* [ABOUT THIS EXERCISE] In this material, which lines include the string "PULSE"? Show them.

═══

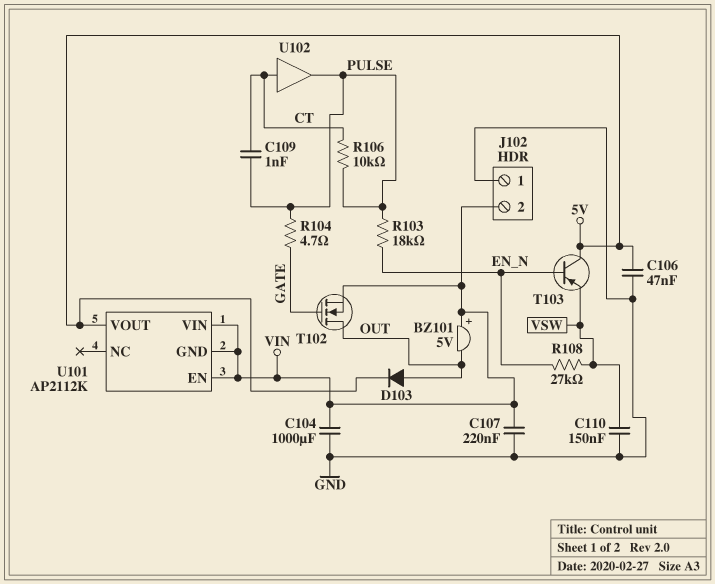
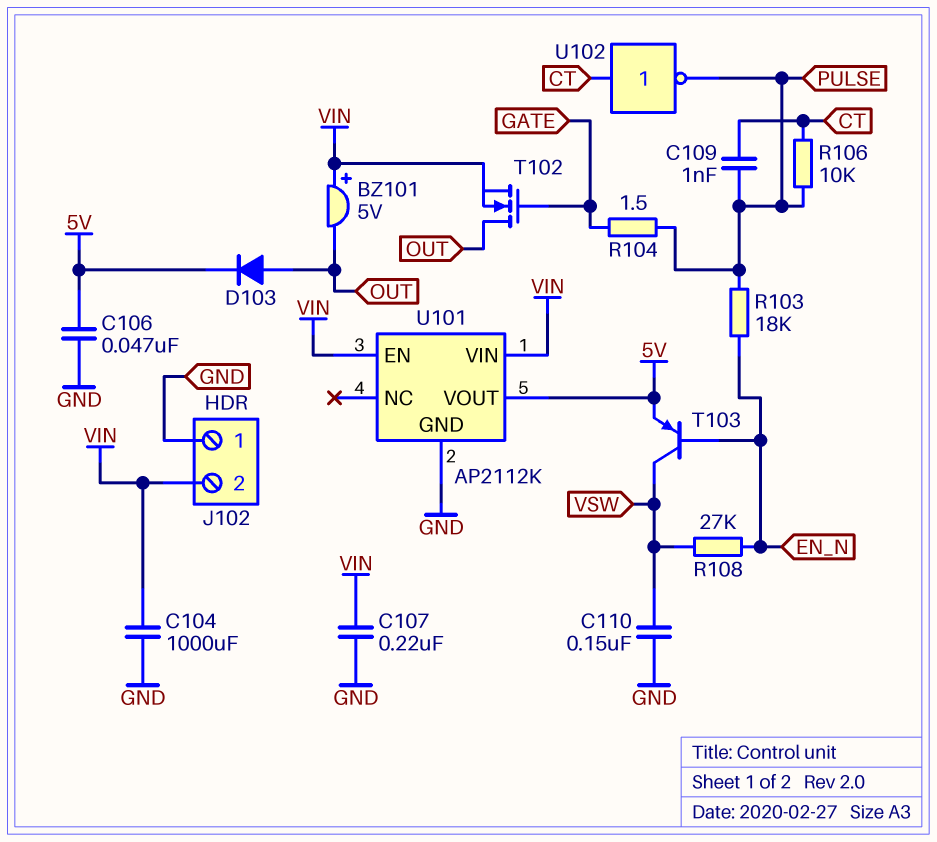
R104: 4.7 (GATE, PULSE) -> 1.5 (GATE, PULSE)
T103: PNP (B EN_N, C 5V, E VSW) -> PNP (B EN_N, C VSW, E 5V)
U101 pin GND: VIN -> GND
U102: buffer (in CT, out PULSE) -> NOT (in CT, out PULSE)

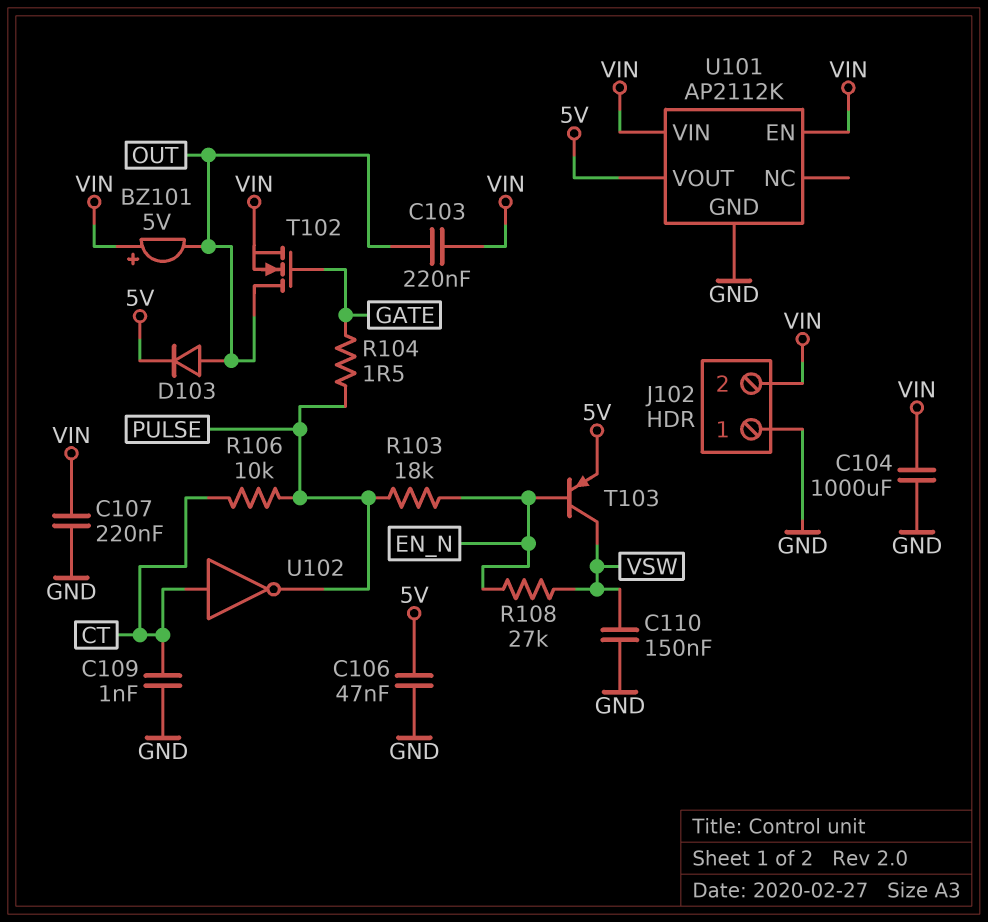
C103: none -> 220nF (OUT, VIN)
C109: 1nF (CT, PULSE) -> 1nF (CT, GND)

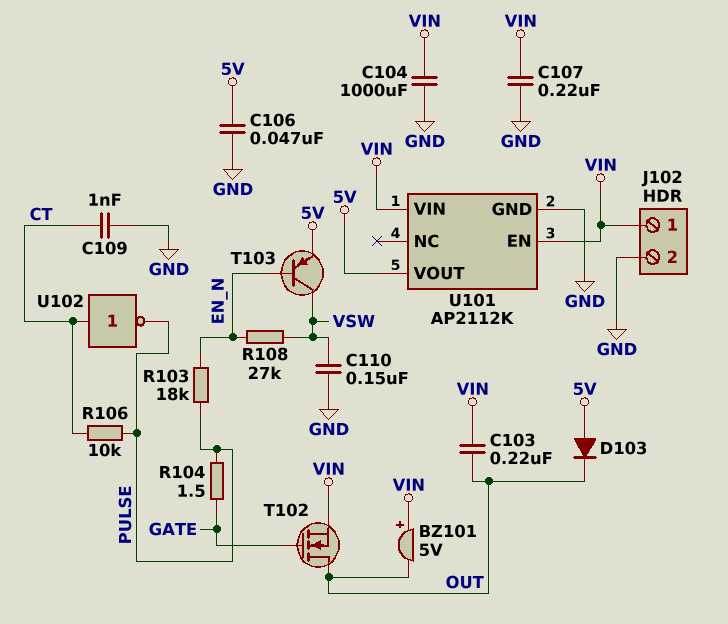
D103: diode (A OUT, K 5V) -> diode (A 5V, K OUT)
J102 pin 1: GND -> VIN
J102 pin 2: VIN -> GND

═══

* [THE ANSWER]
R104: 4.7 (GATE, PULSE) -> 1.5 (GATE, PULSE)
U102: buffer (in CT, out PULSE) -> NOT (in CT, out PULSE)
C109: 1nF (CT, PULSE) -> 1nF (CT, GND)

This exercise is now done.